Content starts

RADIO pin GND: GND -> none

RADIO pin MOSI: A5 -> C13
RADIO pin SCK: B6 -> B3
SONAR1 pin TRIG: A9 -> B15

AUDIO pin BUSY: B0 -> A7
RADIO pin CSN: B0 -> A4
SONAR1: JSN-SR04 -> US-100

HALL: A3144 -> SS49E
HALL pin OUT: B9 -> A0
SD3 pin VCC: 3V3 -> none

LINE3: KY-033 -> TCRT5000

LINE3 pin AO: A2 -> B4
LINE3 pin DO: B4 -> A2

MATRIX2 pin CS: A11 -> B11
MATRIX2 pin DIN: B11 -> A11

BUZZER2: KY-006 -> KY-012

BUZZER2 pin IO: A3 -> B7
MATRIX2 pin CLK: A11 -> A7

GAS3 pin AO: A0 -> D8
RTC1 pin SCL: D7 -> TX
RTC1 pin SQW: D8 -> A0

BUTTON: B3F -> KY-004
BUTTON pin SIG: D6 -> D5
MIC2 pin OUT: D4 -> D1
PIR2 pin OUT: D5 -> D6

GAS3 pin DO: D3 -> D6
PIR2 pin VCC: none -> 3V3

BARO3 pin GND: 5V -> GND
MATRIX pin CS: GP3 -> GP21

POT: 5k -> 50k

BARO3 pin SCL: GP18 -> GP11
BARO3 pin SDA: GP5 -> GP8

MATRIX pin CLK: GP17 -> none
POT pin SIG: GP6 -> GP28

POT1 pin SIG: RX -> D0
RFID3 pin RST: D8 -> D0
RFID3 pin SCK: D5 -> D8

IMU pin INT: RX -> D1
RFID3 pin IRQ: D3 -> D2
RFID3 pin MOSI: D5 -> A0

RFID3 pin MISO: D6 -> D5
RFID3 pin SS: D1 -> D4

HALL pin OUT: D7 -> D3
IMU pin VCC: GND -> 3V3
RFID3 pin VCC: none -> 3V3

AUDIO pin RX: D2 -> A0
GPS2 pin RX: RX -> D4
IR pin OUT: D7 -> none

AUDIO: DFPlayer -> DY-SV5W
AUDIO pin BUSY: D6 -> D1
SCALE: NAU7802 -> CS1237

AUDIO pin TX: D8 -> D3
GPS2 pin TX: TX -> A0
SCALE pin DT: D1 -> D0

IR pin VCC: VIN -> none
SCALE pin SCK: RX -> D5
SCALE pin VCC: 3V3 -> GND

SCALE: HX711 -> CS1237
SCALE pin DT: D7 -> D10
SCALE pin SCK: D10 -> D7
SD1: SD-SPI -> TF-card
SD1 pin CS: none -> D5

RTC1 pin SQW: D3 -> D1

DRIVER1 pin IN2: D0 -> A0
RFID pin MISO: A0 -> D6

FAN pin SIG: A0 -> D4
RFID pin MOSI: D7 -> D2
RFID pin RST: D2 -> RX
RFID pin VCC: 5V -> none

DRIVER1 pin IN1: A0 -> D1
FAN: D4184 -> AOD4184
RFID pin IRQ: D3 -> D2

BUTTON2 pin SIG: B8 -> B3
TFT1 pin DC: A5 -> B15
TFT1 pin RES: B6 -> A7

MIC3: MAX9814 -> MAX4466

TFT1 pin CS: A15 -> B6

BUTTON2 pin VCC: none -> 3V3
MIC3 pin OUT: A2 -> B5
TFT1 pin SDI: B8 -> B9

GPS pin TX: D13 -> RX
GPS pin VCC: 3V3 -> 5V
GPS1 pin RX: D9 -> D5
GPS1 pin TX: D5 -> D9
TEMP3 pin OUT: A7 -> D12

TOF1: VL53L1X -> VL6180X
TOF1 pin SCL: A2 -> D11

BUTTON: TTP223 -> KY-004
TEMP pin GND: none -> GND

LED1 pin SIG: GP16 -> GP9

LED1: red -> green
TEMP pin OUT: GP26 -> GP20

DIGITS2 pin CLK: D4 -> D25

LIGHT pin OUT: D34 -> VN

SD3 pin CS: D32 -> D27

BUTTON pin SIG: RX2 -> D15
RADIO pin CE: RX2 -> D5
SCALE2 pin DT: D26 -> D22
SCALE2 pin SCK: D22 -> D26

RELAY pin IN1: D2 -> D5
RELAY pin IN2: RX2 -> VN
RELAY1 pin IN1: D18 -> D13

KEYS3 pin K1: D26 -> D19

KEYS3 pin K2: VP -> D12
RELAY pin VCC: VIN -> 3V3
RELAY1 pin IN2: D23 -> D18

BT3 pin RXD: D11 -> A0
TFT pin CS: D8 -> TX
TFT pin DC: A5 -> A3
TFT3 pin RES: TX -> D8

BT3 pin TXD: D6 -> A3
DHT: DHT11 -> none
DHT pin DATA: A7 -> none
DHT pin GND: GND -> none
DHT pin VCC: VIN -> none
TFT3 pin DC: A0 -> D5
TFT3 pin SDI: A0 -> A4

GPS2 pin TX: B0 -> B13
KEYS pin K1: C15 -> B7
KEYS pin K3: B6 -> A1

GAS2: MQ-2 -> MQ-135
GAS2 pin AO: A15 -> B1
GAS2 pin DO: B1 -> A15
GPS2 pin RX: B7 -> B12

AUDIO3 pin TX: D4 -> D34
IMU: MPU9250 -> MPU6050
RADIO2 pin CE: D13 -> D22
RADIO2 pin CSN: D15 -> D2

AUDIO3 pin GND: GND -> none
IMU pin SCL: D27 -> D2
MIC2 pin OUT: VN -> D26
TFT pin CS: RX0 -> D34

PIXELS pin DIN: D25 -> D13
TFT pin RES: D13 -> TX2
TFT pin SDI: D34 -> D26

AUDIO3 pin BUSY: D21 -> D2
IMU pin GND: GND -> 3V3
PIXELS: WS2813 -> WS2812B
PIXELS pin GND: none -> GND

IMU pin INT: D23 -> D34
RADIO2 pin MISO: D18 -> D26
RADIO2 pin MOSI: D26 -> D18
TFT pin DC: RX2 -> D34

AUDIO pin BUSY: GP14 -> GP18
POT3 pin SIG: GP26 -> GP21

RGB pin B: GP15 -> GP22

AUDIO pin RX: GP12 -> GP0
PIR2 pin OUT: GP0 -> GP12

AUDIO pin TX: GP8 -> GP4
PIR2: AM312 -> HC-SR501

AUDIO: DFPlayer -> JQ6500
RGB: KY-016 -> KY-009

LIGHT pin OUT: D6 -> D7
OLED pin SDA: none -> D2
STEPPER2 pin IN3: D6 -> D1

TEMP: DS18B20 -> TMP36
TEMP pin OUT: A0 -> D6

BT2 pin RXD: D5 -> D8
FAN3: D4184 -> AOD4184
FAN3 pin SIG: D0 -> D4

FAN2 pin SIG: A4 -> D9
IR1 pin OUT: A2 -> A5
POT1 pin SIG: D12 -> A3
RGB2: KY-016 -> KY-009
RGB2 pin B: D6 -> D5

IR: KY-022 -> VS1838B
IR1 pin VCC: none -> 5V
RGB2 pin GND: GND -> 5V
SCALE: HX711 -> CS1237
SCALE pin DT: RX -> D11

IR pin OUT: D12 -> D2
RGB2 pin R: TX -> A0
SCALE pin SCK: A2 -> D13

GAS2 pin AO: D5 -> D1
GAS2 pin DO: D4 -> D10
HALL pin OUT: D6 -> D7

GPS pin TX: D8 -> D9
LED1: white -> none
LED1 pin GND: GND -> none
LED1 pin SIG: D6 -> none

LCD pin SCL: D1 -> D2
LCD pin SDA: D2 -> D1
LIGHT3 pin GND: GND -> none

Content ends

→ What this task involves
Go back to the listing above. Copy word for word the lines from the one with "DHT pin DATA: A7 -> none" through the one with "RADIO2 pin CSN: D15 -> D2", and nothing more.

→ Solution below
DHT pin DATA: A7 -> none
DHT pin GND: GND -> none
DHT pin VCC: VIN -> none
TFT3 pin DC: A0 -> D5
TFT3 pin SDI: A0 -> A4

GPS2 pin TX: B0 -> B13
KEYS pin K1: C15 -> B7
KEYS pin K3: B6 -> A1

GAS2: MQ-2 -> MQ-135
GAS2 pin AO: A15 -> B1
GAS2 pin DO: B1 -> A15
GPS2 pin RX: B7 -> B12

AUDIO3 pin TX: D4 -> D34
IMU: MPU9250 -> MPU6050
RADIO2 pin CE: D13 -> D22
RADIO2 pin CSN: D15 -> D2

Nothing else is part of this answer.